EXERCISE DESCRIPTION: Output each entry exactly; skip nothing.

[Records from a data source]

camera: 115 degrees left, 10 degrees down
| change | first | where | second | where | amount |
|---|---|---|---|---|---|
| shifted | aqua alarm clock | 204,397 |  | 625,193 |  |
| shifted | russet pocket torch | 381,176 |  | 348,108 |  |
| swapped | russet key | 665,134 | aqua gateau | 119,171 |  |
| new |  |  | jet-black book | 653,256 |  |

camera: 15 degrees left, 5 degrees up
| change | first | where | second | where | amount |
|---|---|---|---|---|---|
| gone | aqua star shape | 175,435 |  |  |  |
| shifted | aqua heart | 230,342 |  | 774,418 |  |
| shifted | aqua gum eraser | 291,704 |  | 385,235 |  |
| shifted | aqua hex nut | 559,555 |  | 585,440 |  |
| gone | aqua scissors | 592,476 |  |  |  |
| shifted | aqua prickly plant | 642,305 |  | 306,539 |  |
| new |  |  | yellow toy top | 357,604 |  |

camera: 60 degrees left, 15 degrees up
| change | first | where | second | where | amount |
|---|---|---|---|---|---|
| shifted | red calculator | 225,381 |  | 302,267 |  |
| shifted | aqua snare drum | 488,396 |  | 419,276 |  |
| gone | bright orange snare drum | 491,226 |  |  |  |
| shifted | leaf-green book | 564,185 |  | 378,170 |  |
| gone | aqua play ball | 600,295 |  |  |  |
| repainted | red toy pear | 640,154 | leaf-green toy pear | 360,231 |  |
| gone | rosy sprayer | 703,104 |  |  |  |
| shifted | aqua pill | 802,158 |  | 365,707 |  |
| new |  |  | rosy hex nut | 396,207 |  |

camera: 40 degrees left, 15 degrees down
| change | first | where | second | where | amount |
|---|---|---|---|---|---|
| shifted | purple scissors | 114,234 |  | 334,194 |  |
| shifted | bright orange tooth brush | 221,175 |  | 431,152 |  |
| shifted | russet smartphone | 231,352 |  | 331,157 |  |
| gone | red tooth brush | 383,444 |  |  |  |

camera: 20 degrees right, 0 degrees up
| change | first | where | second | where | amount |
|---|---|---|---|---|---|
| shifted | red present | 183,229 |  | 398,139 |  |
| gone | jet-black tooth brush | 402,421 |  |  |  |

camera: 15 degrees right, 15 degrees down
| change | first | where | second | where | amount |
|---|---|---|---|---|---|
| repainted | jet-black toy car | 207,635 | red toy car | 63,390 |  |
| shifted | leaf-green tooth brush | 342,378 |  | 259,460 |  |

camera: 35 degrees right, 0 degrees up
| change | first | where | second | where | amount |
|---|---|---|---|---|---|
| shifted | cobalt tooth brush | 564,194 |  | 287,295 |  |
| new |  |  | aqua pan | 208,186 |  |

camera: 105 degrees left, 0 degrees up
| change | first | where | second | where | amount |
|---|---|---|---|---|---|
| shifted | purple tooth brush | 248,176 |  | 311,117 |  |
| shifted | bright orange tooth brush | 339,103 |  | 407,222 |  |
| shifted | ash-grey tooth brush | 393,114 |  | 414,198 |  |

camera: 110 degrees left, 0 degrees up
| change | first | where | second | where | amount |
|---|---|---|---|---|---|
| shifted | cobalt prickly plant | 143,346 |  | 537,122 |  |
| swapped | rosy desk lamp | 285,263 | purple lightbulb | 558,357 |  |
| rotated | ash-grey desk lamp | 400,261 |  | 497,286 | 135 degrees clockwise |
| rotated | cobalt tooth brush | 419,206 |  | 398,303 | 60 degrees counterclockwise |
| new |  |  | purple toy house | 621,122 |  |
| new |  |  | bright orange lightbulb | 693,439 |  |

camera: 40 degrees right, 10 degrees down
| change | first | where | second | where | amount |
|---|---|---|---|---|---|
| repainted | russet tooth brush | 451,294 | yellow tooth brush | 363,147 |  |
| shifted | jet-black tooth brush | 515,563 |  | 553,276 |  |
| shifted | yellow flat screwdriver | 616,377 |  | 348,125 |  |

SOLUTION TO THIS TASK:
camera: 115 degrees left, 10 degrees down
| change | first | where | second | where | amount |
|---|---|---|---|---|---|
| shifted | aqua alarm clock | 204,397 |  | 625,193 |  |
| shifted | russet pocket torch | 381,176 |  | 348,108 |  |
| swapped | russet key | 665,134 | aqua gateau | 119,171 |  |
| new |  |  | jet-black book | 653,256 |  |

camera: 15 degrees left, 5 degrees up
| change | first | where | second | where | amount |
|---|---|---|---|---|---|
| gone | aqua star shape | 175,435 |  |  |  |
| shifted | aqua heart | 230,342 |  | 774,418 |  |
| shifted | aqua gum eraser | 291,704 |  | 385,235 |  |
| shifted | aqua hex nut | 559,555 |  | 585,440 |  |
| gone | aqua scissors | 592,476 |  |  |  |
| shifted | aqua prickly plant | 642,305 |  | 306,539 |  |
| new |  |  | yellow toy top | 357,604 |  |

camera: 60 degrees left, 15 degrees up
| change | first | where | second | where | amount |
|---|---|---|---|---|---|
| shifted | red calculator | 225,381 |  | 302,267 |  |
| shifted | aqua snare drum | 488,396 |  | 419,276 |  |
| gone | bright orange snare drum | 491,226 |  |  |  |
| shifted | leaf-green book | 564,185 |  | 378,170 |  |
| gone | aqua play ball | 600,295 |  |  |  |
| repainted | red toy pear | 640,154 | leaf-green toy pear | 360,231 |  |
| gone | rosy sprayer | 703,104 |  |  |  |
| shifted | aqua pill | 802,158 |  | 365,707 |  |
| new |  |  | rosy hex nut | 396,207 |  |

camera: 40 degrees left, 15 degrees down
| change | first | where | second | where | amount |
|---|---|---|---|---|---|
| shifted | purple scissors | 114,234 |  | 334,194 |  |
| shifted | bright orange tooth brush | 221,175 |  | 431,152 |  |
| shifted | russet smartphone | 231,352 |  | 331,157 |  |
| gone | red tooth brush | 383,444 |  |  |  |

camera: 20 degrees right, 0 degrees up
| change | first | where | second | where | amount |
|---|---|---|---|---|---|
| shifted | red present | 183,229 |  | 398,139 |  |
| gone | jet-black tooth brush | 402,421 |  |  |  |

camera: 15 degrees right, 15 degrees down
| change | first | where | second | where | amount |
|---|---|---|---|---|---|
| repainted | jet-black toy car | 207,635 | red toy car | 63,390 |  |
| shifted | leaf-green tooth brush | 342,378 |  | 259,460 |  |

camera: 35 degrees right, 0 degrees up
| change | first | where | second | where | amount |
|---|---|---|---|---|---|
| shifted | cobalt tooth brush | 564,194 |  | 287,295 |  |
| new |  |  | aqua pan | 208,186 |  |

camera: 105 degrees left, 0 degrees up
| change | first | where | second | where | amount |
|---|---|---|---|---|---|
| shifted | purple tooth brush | 248,176 |  | 311,117 |  |
| shifted | bright orange tooth brush | 339,103 |  | 407,222 |  |
| shifted | ash-grey tooth brush | 393,114 |  | 414,198 |  |

camera: 110 degrees left, 0 degrees up
| change | first | where | second | where | amount |
|---|---|---|---|---|---|
| shifted | cobalt prickly plant | 143,346 |  | 537,122 |  |
| swapped | rosy desk lamp | 285,263 | purple lightbulb | 558,357 |  |
| rotated | ash-grey desk lamp | 400,261 |  | 497,286 | 135 degrees clockwise |
| rotated | cobalt tooth brush | 419,206 |  | 398,303 | 60 degrees counterclockwise |
| new |  |  | purple toy house | 621,122 |  |
| new |  |  | bright orange lightbulb | 693,439 |  |

camera: 40 degrees right, 10 degrees down
| change | first | where | second | where | amount |
|---|---|---|---|---|---|
| repainted | russet tooth brush | 451,294 | yellow tooth brush | 363,147 |  |
| shifted | jet-black tooth brush | 515,563 |  | 553,276 |  |
| shifted | yellow flat screwdriver | 616,377 |  | 348,125 |  |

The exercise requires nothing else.